_EXERCISE DETAILS_: Within the entries below, please retype exactly the lines starting with the line that has "grey round brick J4:K5" and going on through the line that has "green plate K4:L7", but not the pictures.

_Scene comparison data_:
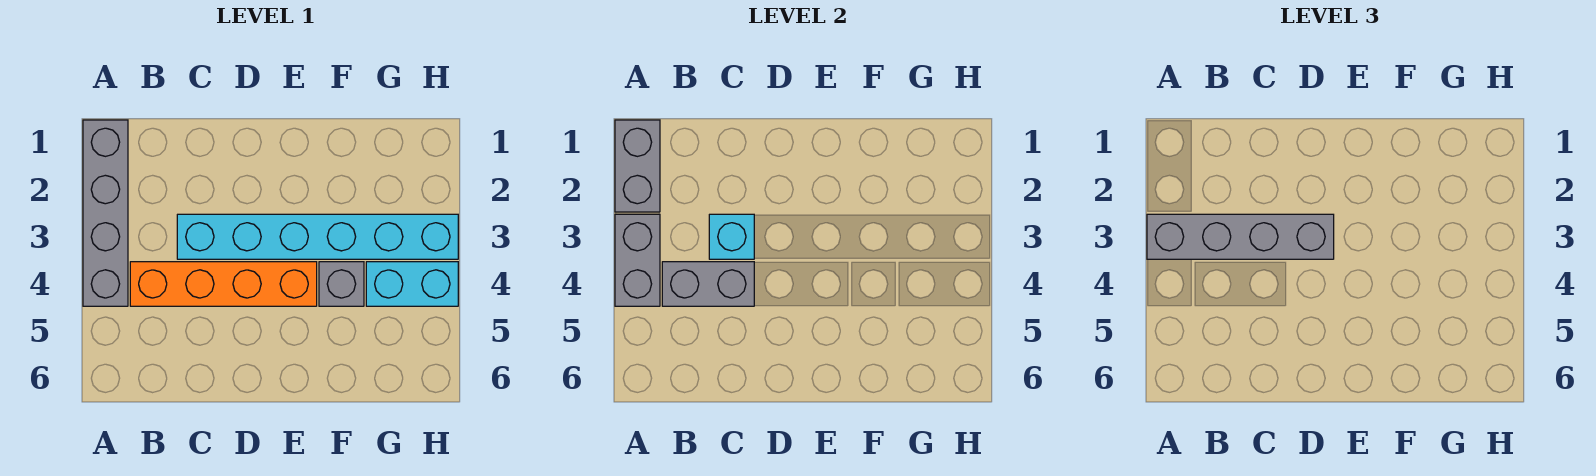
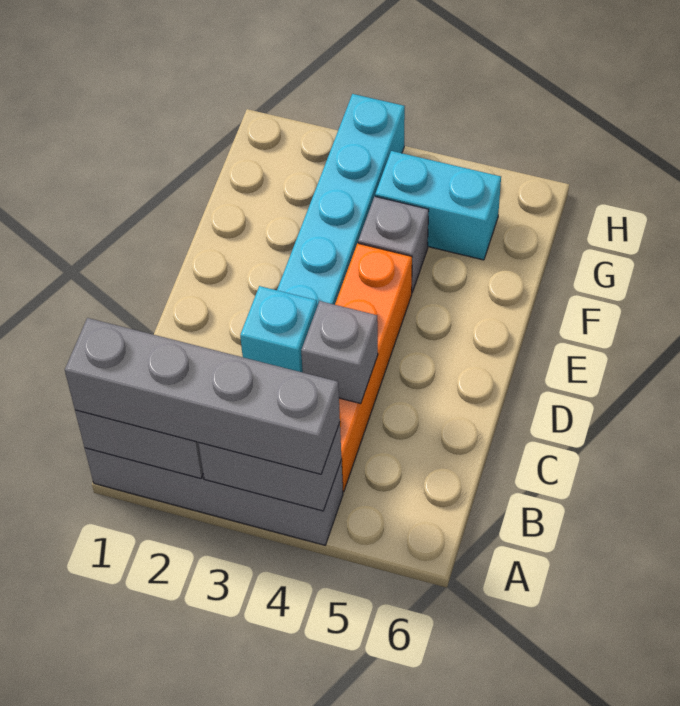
grey brick A3:D3 level 3 -> grey brick A1:A4 level 3
grey brick B4:C4 level 2 -> grey brick C4 level 2
cyan brick G4:H4 level 1 -> cyan brick G4:G5 level 1

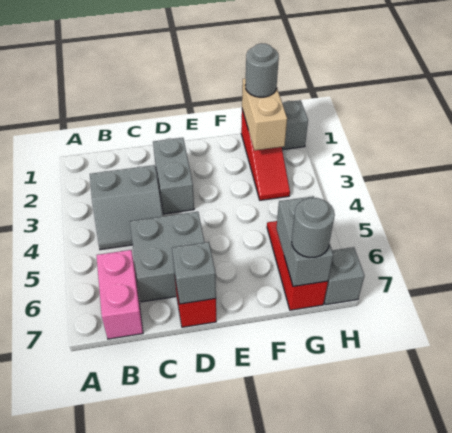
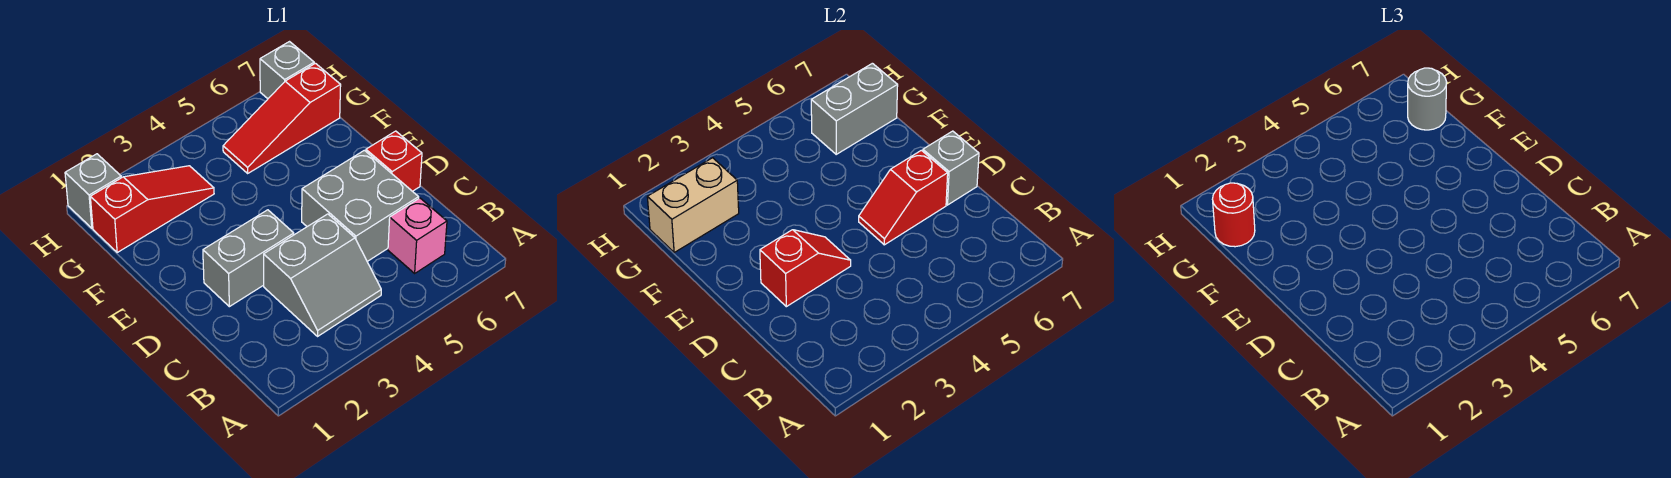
grey slope B3:C4 level 1 top 3 -> grey slope B3:C4 level 1 top C
pink brick B6:B7 level 1 -> pink brick B6 level 1
none -> red slope D2:D3 level 2 top 2
none -> red slope D5:D6 level 2 top 6
grey round brick G1 level 3 -> red round brick G1 level 3

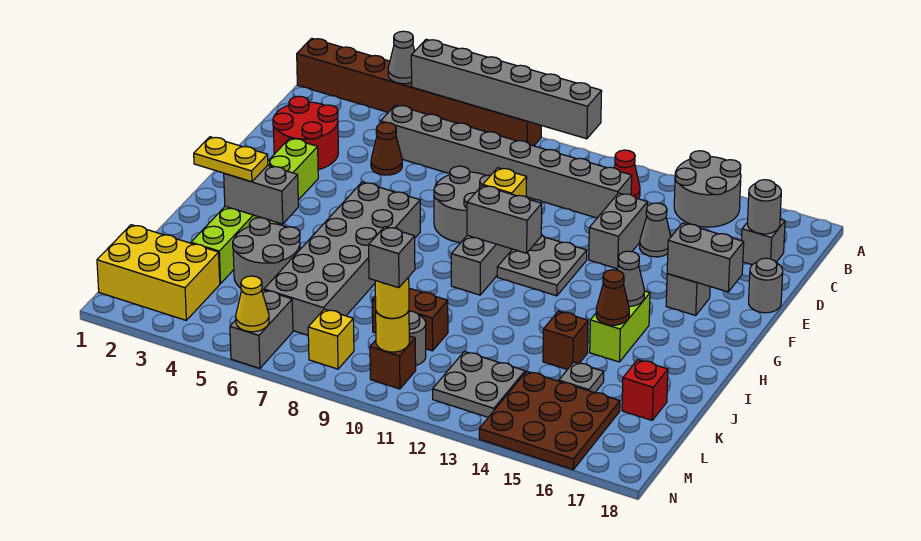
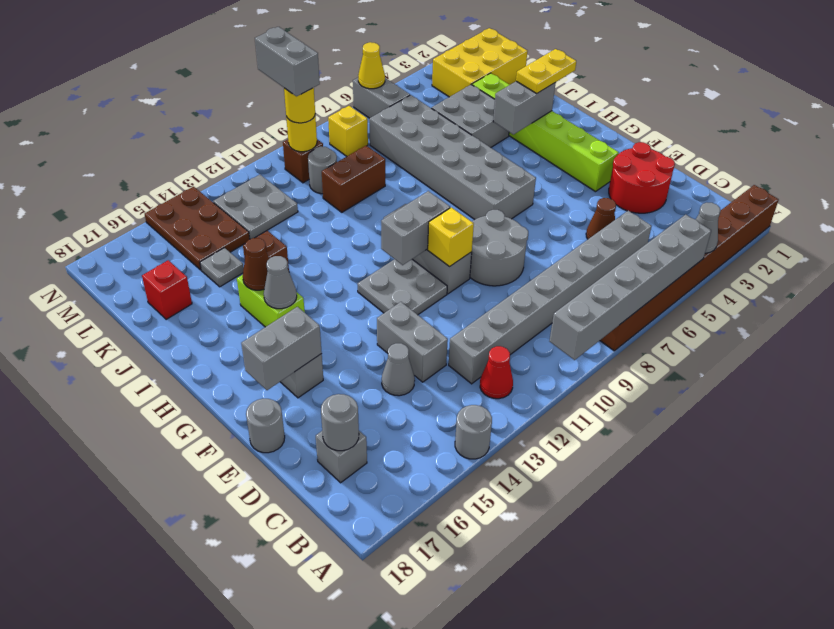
grey round brick A14:B15 level 1 -> grey round brick A14 level 1
grey round brick J4:K5 level 1 -> grey brick J4:K5 level 1
brown plate L14:N16 level 1 -> brown plate L14:N15 level 1
grey brick M10 level 4 -> grey brick M10:N10 level 4

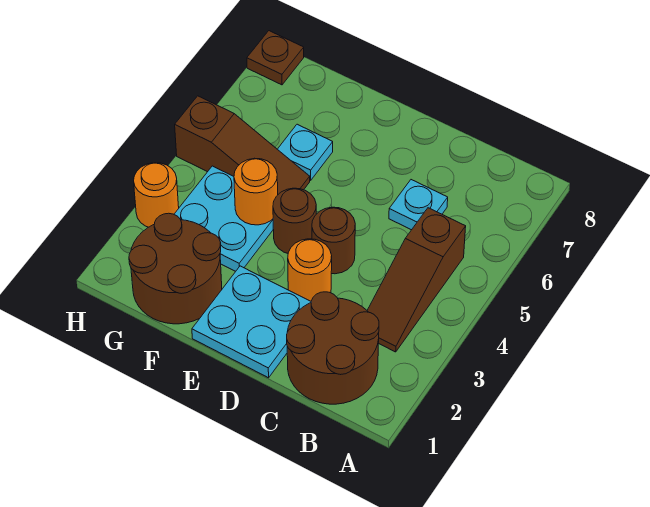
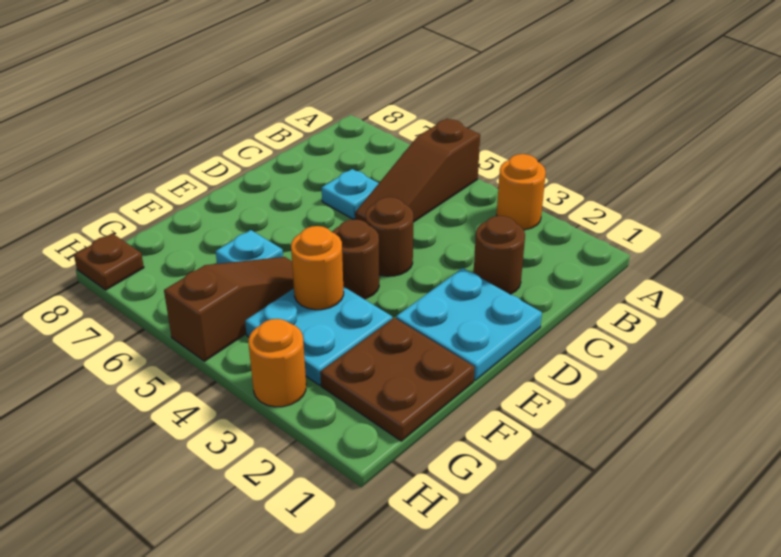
brown round brick B1:C2 level 1 -> brown round brick C2 level 1
brown slope B3:B5 level 1 top 5 -> brown slope A5:C5 level 1 top A
orange round brick D3 level 1 -> orange round brick A3 level 1
brown round brick F1:G2 level 1 -> brown plate F1:G2 level 1

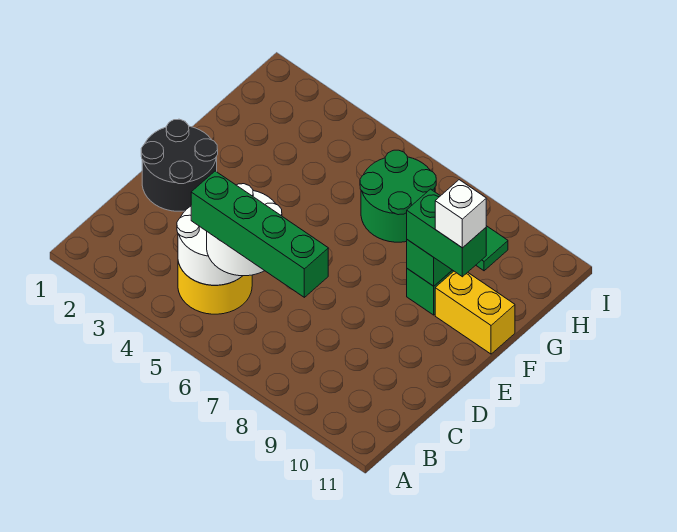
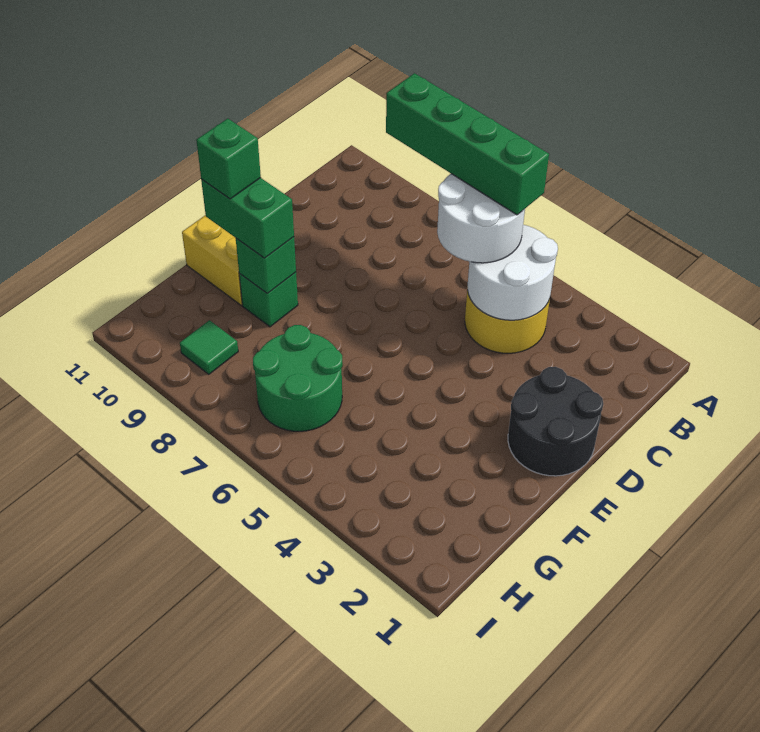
white brick F10 level 4 -> green brick F10 level 4

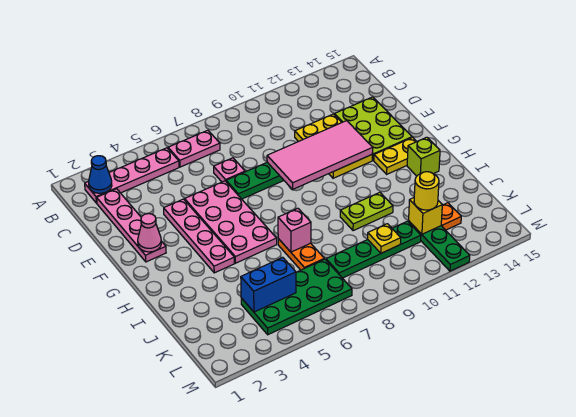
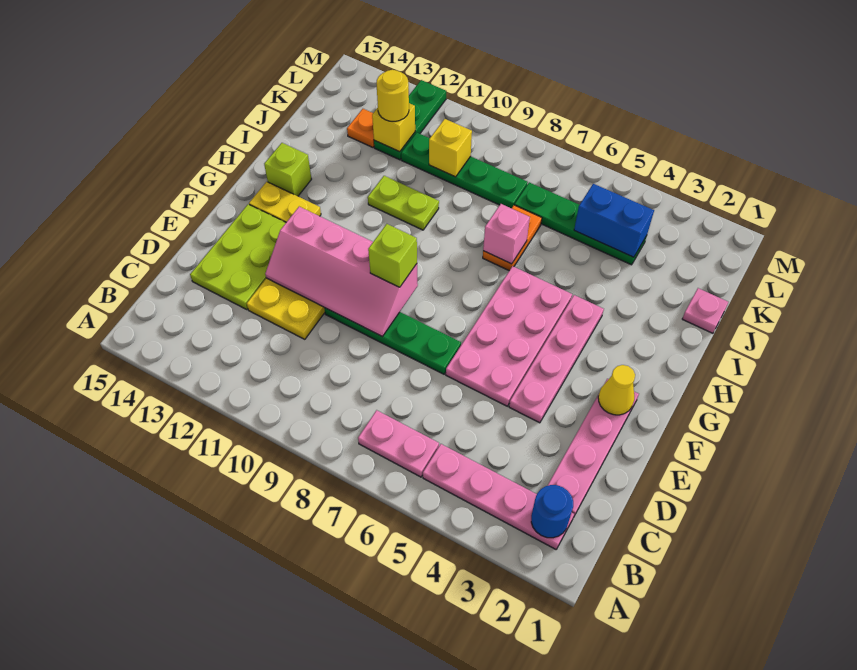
blue cone B2 level 2 -> blue round brick B2 level 2
pink plate D7 level 1 -> pink plate J1 level 1
pink tile E9:F12 level 2 -> pink slope E9:F12 level 2 top F
pink cone F2 level 2 -> yellow cone F2 level 2
none -> lime brick F9 level 3
green plate K4:L7 level 1 -> green plate K4:K7 level 1
yellow plate K10 level 2 -> yellow brick K10 level 2

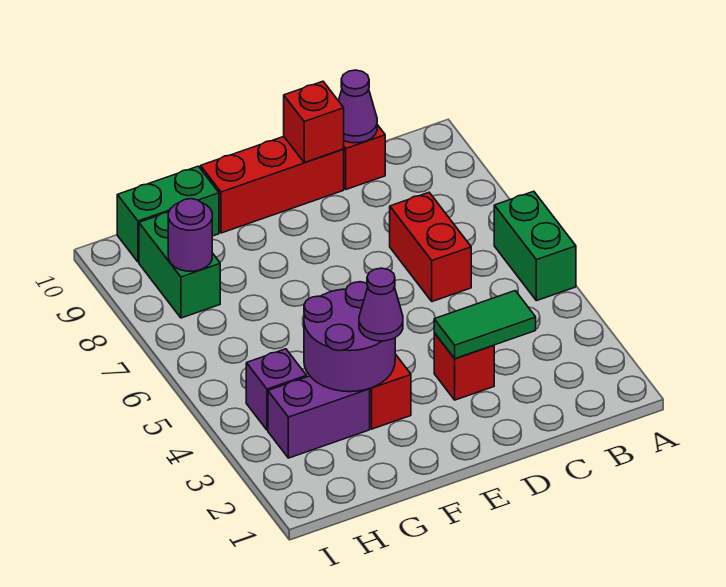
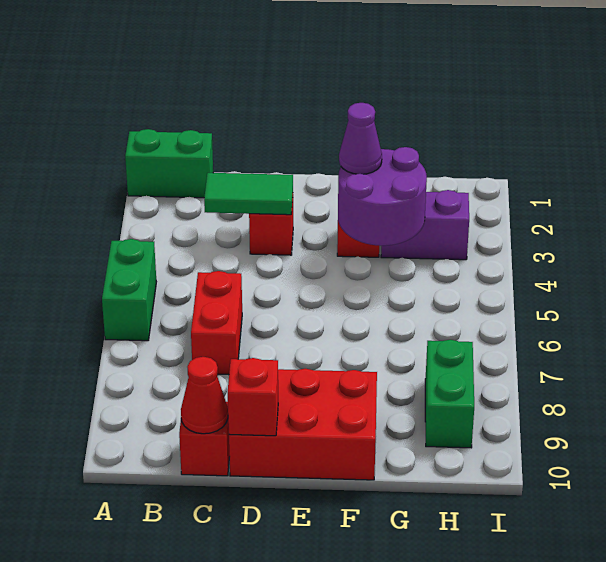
purple cone C10 level 2 -> red cone C10 level 2
red brick D10:F10 level 1 -> red brick D9:F10 level 1
green brick G10:H10 level 1 -> green brick A1:B1 level 1
purple brick H4 level 1 -> none
purple round brick H8 level 2 -> none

_ANSWER BOX_:
grey round brick J4:K5 level 1 -> grey brick J4:K5 level 1
brown plate L14:N16 level 1 -> brown plate L14:N15 level 1
grey brick M10 level 4 -> grey brick M10:N10 level 4

brown round brick B1:C2 level 1 -> brown round brick C2 level 1
brown slope B3:B5 level 1 top 5 -> brown slope A5:C5 level 1 top A
orange round brick D3 level 1 -> orange round brick A3 level 1
brown round brick F1:G2 level 1 -> brown plate F1:G2 level 1

white brick F10 level 4 -> green brick F10 level 4

blue cone B2 level 2 -> blue round brick B2 level 2
pink plate D7 level 1 -> pink plate J1 level 1
pink tile E9:F12 level 2 -> pink slope E9:F12 level 2 top F
pink cone F2 level 2 -> yellow cone F2 level 2
none -> lime brick F9 level 3
green plate K4:L7 level 1 -> green plate K4:K7 level 1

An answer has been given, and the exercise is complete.